A faithful copy of all the records is needed, with the pictures omitted.
[[ DATA open ]]
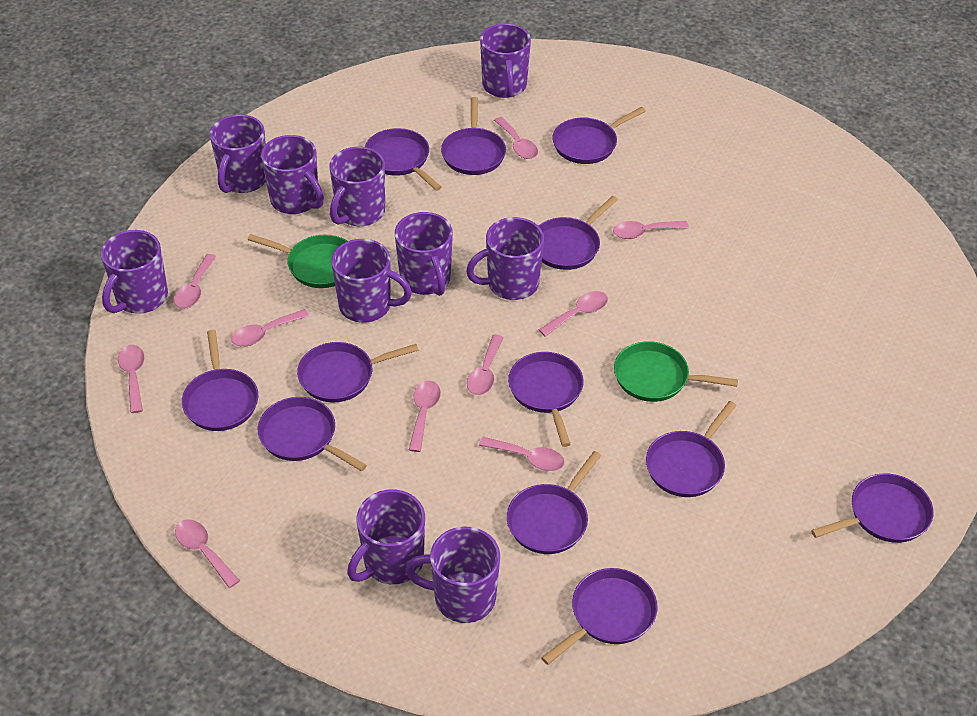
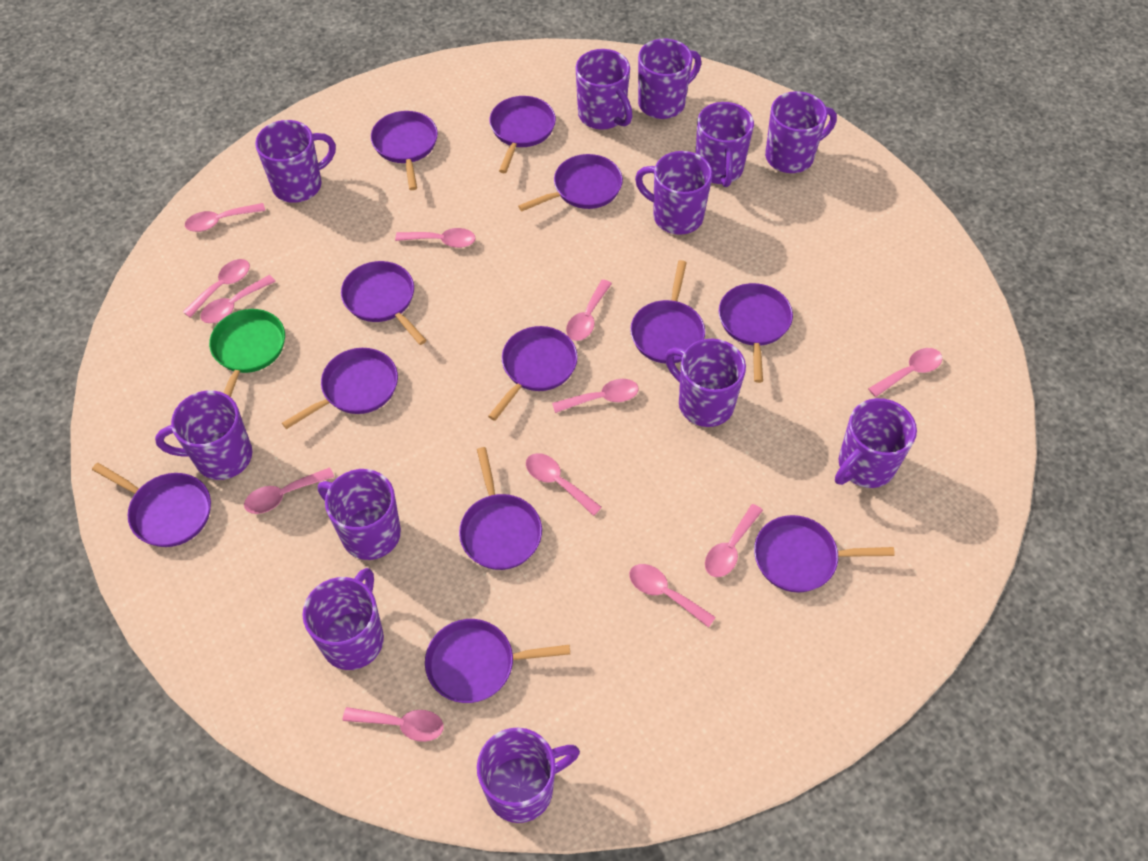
green pan: 2 -> 1
pink spoon: 10 -> 12
purple mug: 10 -> 12

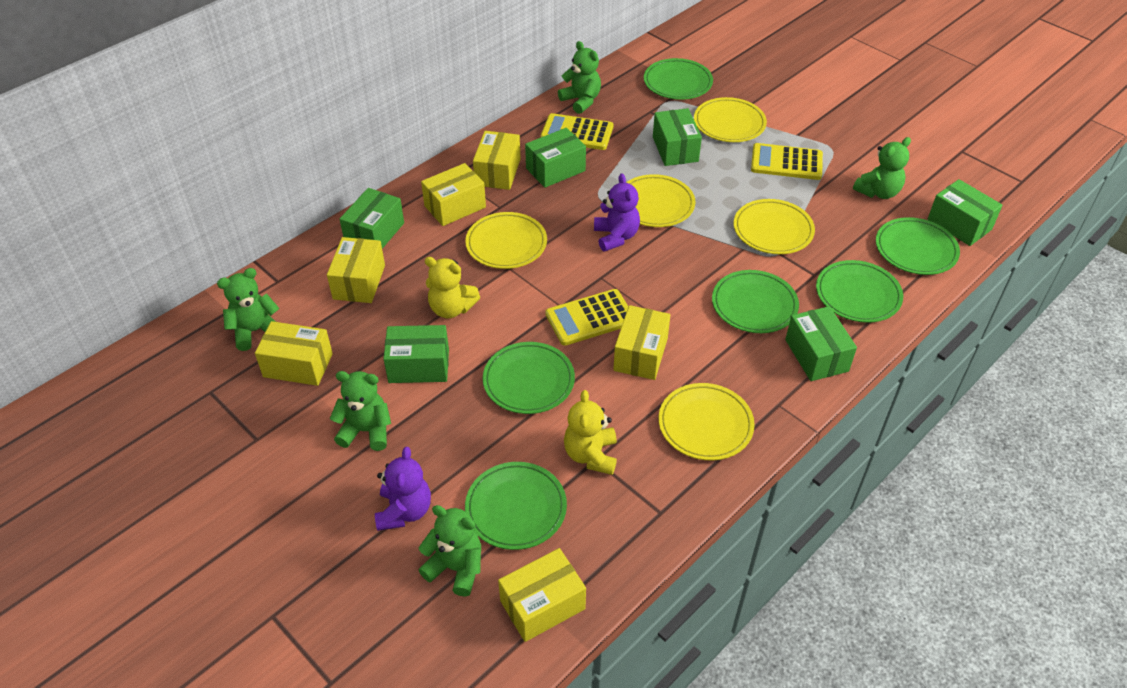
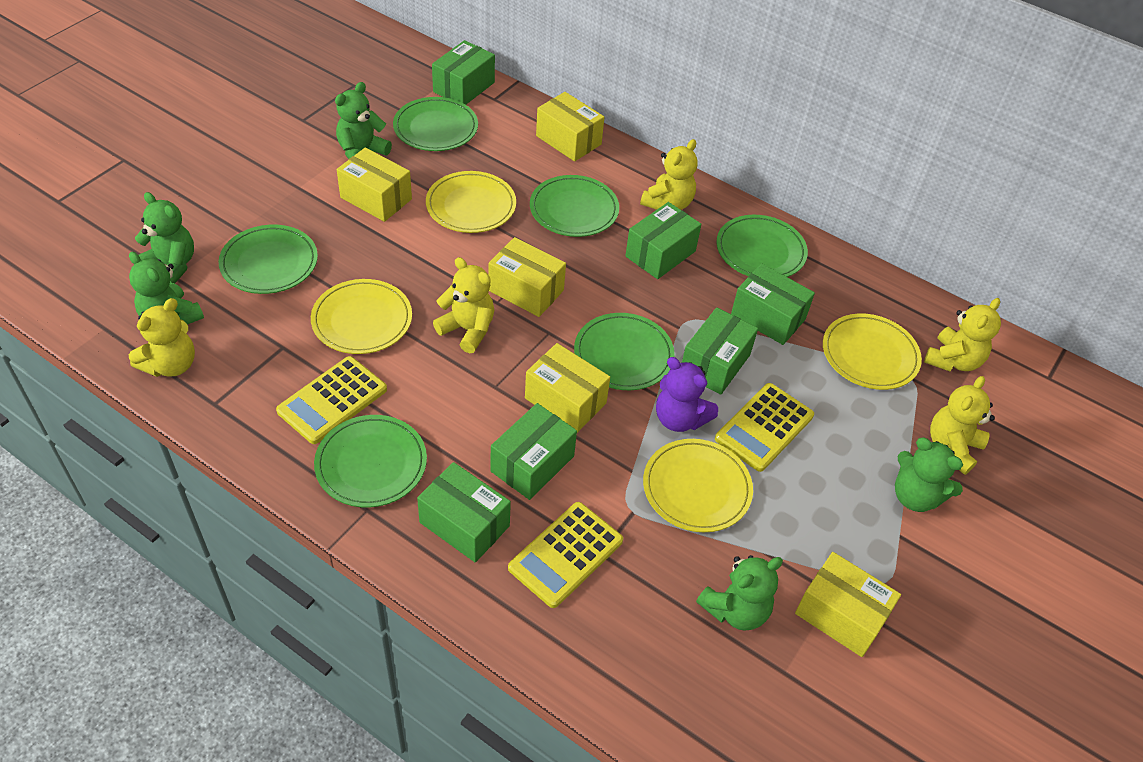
purple teddy bear: 2 -> 1
yellow box: 6 -> 5
yellow plate: 5 -> 4
yellow teddy bear: 2 -> 5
[[ DATA closed ]]
> WRITTEN RESPONSE:
green pan: 2 -> 1
pink spoon: 10 -> 12
purple mug: 10 -> 12

purple teddy bear: 2 -> 1
yellow box: 6 -> 5
yellow plate: 5 -> 4
yellow teddy bear: 2 -> 5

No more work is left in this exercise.